- Work request: The required output is the line containing "nothing => AQUA HAMMER 601, 91, 723, 199" followed by every later line through the end of the data, all reproduced exactly.

Collected data entries:

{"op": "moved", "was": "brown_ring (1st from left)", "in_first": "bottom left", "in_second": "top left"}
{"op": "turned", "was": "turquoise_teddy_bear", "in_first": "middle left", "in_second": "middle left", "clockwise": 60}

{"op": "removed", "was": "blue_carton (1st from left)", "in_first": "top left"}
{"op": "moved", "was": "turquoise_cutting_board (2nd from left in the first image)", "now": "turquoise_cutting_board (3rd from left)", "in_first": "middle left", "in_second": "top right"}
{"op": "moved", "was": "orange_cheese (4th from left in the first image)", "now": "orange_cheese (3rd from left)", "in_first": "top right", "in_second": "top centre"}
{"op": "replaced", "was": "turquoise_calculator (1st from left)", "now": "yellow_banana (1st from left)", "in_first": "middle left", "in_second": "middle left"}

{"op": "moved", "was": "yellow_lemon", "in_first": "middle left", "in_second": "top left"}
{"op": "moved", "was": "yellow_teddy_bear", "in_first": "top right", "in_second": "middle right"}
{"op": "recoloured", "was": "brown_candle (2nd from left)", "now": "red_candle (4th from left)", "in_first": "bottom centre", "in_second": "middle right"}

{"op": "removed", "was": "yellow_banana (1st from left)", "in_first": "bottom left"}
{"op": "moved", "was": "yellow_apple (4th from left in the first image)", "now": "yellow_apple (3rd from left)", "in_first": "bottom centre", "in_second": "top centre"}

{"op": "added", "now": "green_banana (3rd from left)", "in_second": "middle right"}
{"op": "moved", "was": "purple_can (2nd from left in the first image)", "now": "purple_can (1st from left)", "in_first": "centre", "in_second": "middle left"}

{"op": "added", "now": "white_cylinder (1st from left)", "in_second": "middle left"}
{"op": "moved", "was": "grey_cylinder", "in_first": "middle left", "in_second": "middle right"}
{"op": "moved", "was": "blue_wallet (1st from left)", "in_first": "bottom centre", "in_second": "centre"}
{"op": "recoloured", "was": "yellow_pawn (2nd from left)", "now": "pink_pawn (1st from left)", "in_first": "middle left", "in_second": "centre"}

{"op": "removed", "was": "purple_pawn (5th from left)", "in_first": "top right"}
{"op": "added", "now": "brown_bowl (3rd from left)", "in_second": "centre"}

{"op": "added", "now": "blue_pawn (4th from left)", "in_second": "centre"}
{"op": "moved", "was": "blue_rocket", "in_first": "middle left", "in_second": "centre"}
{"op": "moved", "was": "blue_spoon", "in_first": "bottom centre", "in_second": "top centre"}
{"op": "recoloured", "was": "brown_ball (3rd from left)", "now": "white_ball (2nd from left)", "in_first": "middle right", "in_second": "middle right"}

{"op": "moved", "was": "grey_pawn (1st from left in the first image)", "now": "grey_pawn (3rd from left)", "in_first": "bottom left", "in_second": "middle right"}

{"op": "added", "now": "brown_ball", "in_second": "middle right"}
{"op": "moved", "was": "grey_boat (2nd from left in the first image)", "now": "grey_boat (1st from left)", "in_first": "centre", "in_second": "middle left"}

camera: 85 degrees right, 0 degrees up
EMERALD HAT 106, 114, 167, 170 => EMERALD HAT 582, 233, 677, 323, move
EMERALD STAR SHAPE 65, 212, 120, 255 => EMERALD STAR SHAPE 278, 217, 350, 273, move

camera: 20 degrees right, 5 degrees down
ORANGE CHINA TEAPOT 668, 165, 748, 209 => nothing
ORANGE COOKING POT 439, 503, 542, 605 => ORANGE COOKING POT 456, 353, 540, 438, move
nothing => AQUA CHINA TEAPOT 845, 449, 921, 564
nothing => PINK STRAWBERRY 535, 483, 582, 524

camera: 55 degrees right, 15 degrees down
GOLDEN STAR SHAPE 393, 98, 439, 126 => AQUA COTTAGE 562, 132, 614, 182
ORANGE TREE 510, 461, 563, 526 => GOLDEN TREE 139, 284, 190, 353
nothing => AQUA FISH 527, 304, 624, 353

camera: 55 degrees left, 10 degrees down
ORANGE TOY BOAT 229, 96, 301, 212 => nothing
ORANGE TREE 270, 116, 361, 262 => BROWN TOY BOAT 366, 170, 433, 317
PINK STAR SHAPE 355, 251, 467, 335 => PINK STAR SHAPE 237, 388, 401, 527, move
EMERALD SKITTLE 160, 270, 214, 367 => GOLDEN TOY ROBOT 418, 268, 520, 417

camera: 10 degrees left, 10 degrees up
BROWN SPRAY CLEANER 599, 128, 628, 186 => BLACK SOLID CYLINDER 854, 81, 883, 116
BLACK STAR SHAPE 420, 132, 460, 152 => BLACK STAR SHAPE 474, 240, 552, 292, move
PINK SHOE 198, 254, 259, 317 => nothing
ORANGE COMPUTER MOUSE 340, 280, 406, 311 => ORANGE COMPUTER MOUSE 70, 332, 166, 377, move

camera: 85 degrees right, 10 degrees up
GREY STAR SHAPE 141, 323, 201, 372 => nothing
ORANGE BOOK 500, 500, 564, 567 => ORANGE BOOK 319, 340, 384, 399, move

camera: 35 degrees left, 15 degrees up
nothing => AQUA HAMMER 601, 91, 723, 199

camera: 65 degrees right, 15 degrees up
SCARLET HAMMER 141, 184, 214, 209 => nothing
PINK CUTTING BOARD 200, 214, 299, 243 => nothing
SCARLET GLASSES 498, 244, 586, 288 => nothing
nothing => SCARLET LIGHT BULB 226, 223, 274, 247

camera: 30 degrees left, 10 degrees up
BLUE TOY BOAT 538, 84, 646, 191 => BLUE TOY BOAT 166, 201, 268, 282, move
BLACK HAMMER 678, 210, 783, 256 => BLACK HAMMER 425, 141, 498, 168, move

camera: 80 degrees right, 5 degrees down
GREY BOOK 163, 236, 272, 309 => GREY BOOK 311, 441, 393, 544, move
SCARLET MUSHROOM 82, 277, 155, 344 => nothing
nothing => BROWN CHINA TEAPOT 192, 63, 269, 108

- Completed task:
nothing => AQUA HAMMER 601, 91, 723, 199

camera: 65 degrees right, 15 degrees up
SCARLET HAMMER 141, 184, 214, 209 => nothing
PINK CUTTING BOARD 200, 214, 299, 243 => nothing
SCARLET GLASSES 498, 244, 586, 288 => nothing
nothing => SCARLET LIGHT BULB 226, 223, 274, 247

camera: 30 degrees left, 10 degrees up
BLUE TOY BOAT 538, 84, 646, 191 => BLUE TOY BOAT 166, 201, 268, 282, move
BLACK HAMMER 678, 210, 783, 256 => BLACK HAMMER 425, 141, 498, 168, move

camera: 80 degrees right, 5 degrees down
GREY BOOK 163, 236, 272, 309 => GREY BOOK 311, 441, 393, 544, move
SCARLET MUSHROOM 82, 277, 155, 344 => nothing
nothing => BROWN CHINA TEAPOT 192, 63, 269, 108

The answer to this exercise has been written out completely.